_ABOUT THIS TASK_. Beginning with the line that holds "blue cone: 6 -> 8" and ending with the last line, please repeat the entries exactly and omit the pictures.

_INPUT MATERIAL_.
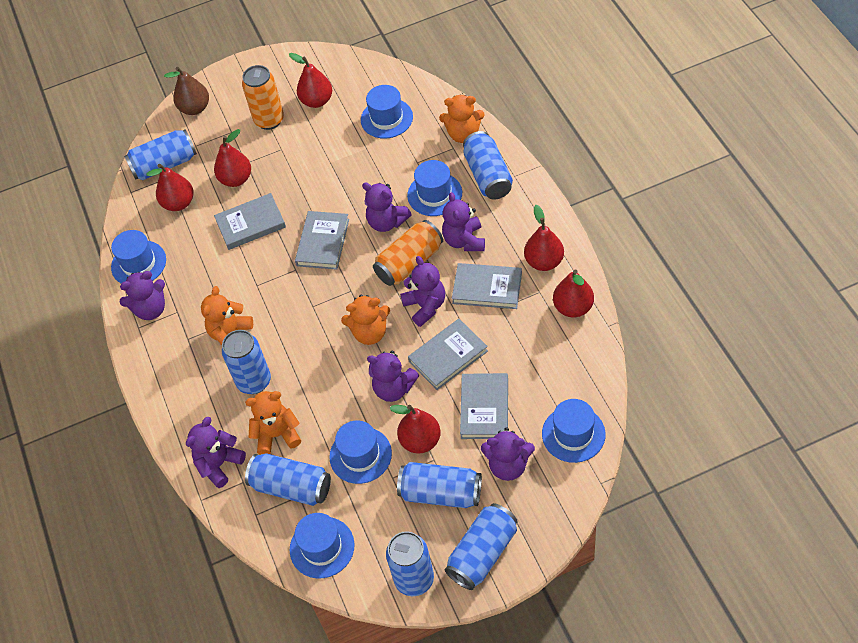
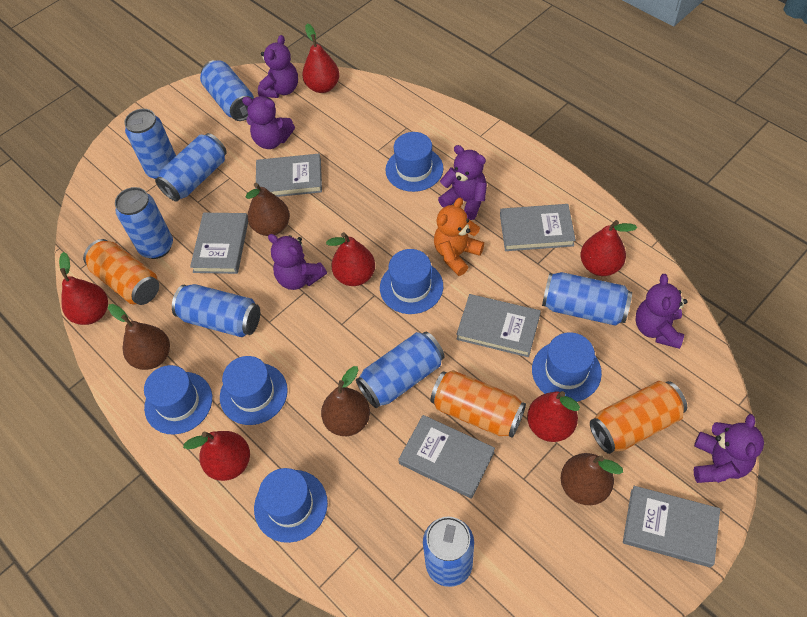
blue can: 7 -> 8
brown pear: 1 -> 4
grey book: 5 -> 6
orange can: 2 -> 3
orange teddy bear: 4 -> 1
purple teddy bear: 7 -> 6

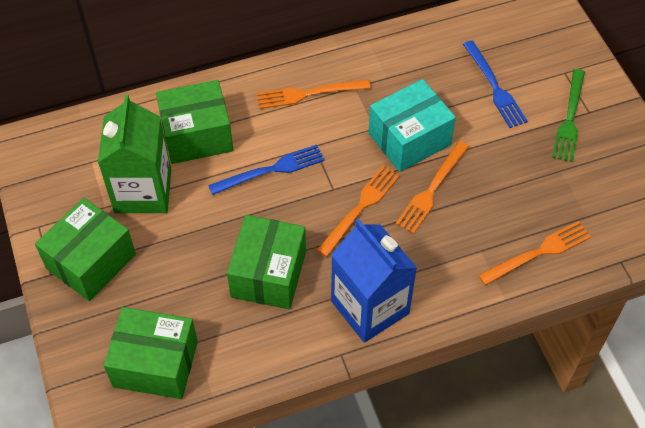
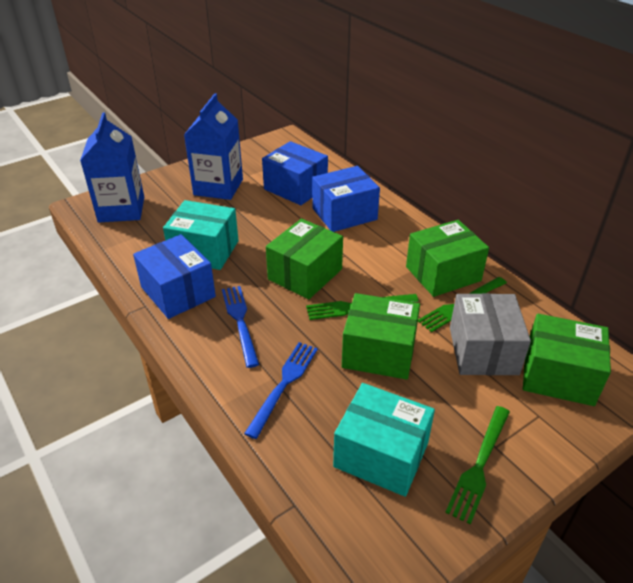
blue box: 0 -> 3
blue carton: 1 -> 2
green carton: 1 -> 0
green fork: 1 -> 3
grey box: 0 -> 1
orange fork: 4 -> 0
turquoise box: 1 -> 2

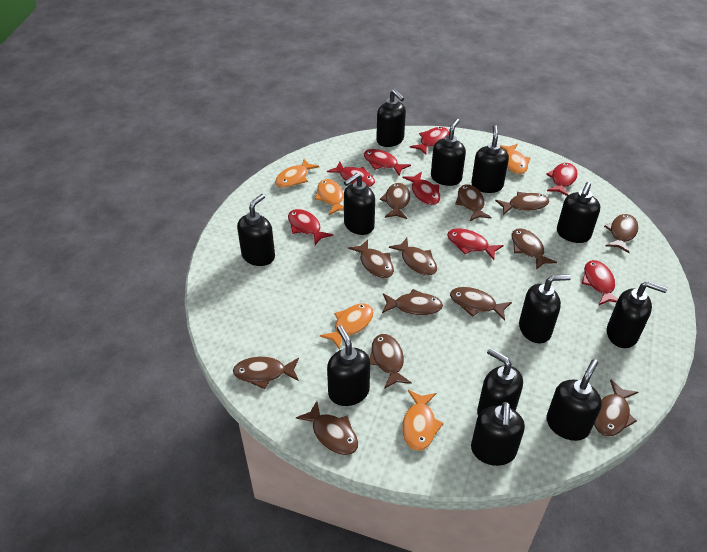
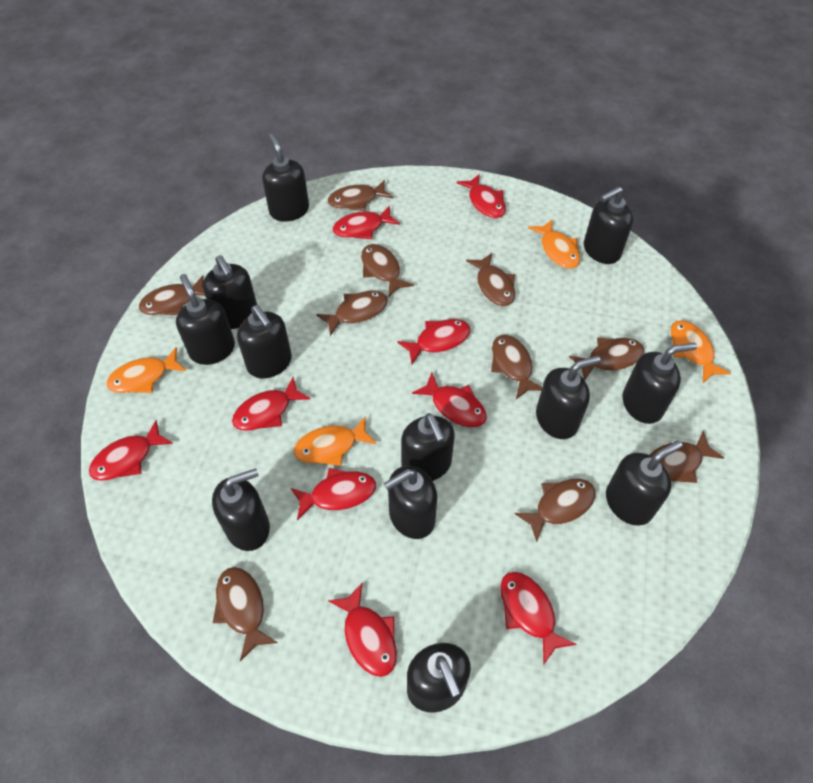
brown fish: 13 -> 10
orange fish: 5 -> 4
red fish: 8 -> 9

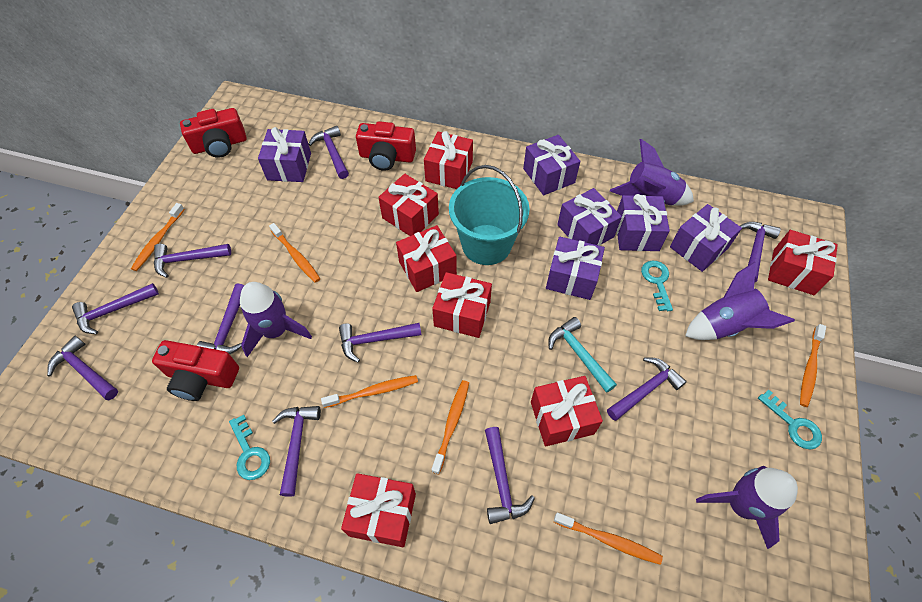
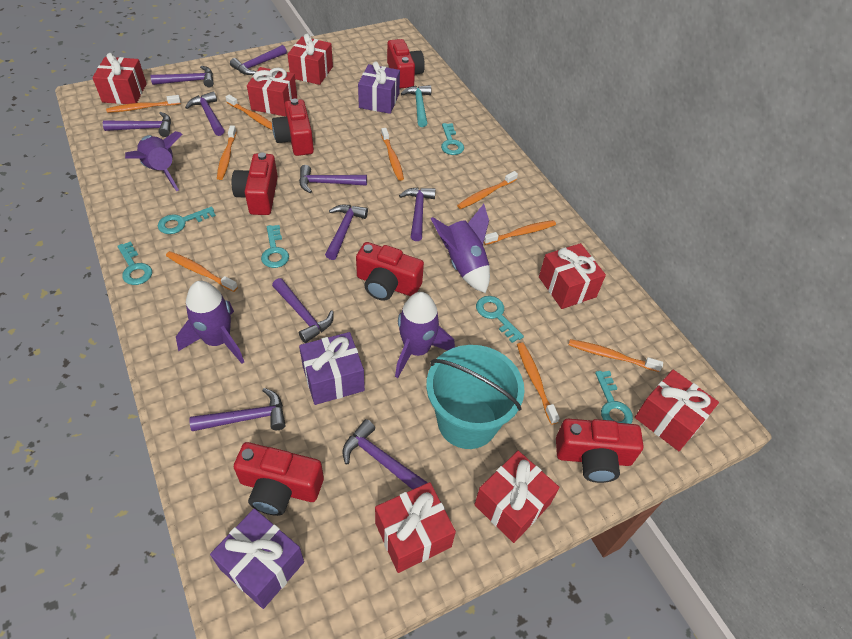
orange toothbrush: 6 -> 9
purple gift: 6 -> 3
red camera: 3 -> 6
turquoise key: 3 -> 6

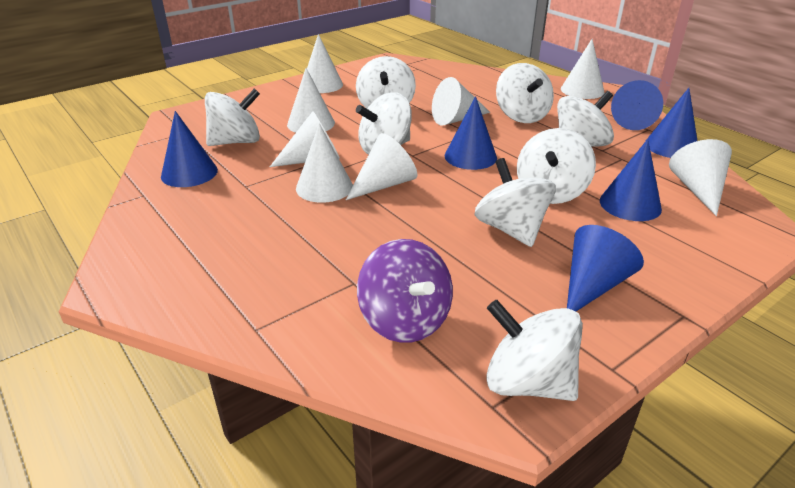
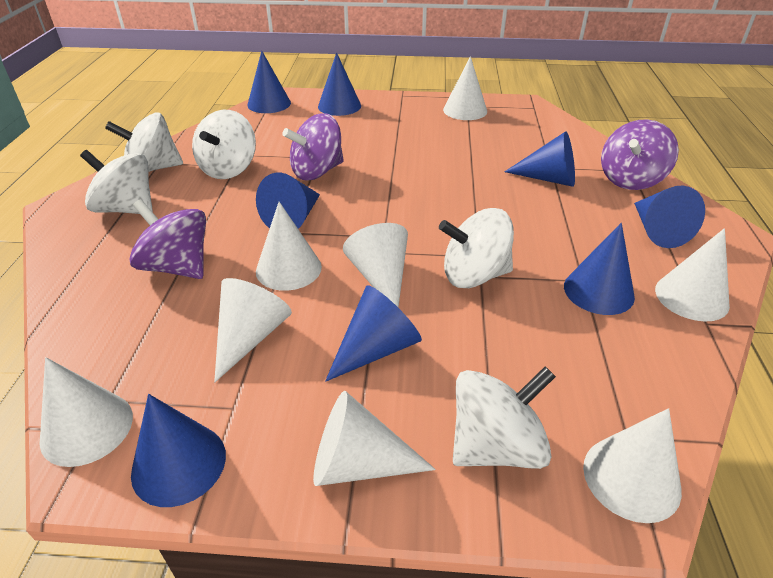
blue cone: 6 -> 8
purple spinning top: 1 -> 3
white spinning top: 8 -> 5

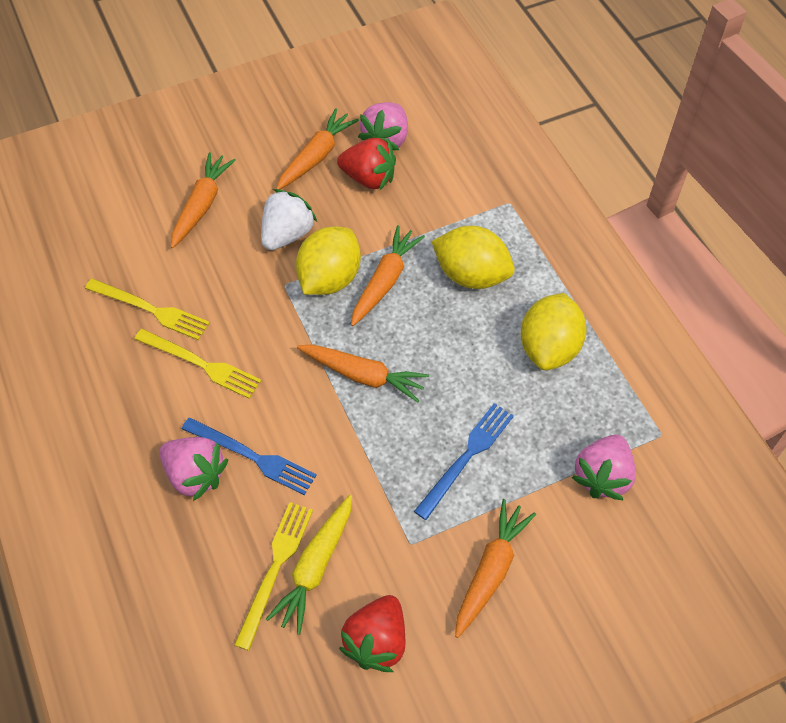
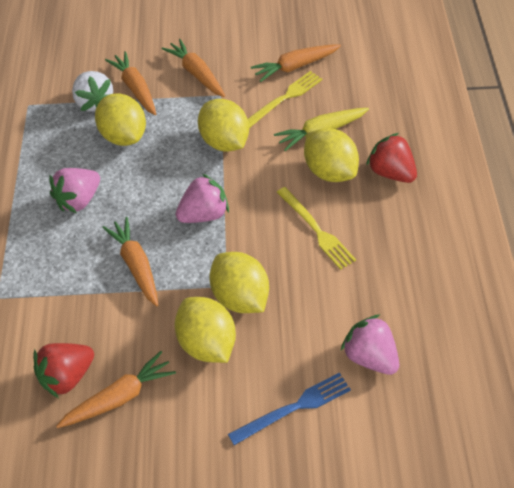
blue fork: 2 -> 1
yellow fork: 3 -> 2
yellow lemon: 3 -> 5

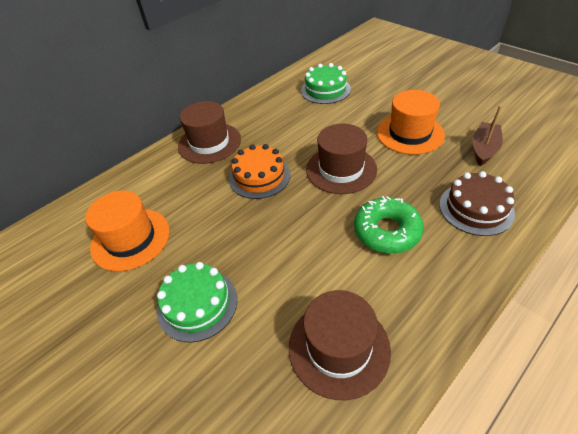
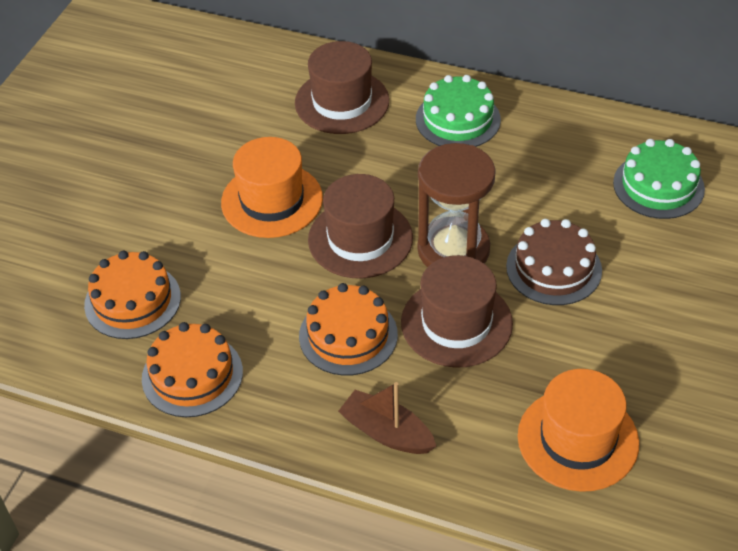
brown hourglass: 0 -> 1
green donut: 1 -> 0
orange cake: 1 -> 3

_SOLUTION FOR THIS TASK_.
blue cone: 6 -> 8
purple spinning top: 1 -> 3
white spinning top: 8 -> 5

blue fork: 2 -> 1
yellow fork: 3 -> 2
yellow lemon: 3 -> 5

brown hourglass: 0 -> 1
green donut: 1 -> 0
orange cake: 1 -> 3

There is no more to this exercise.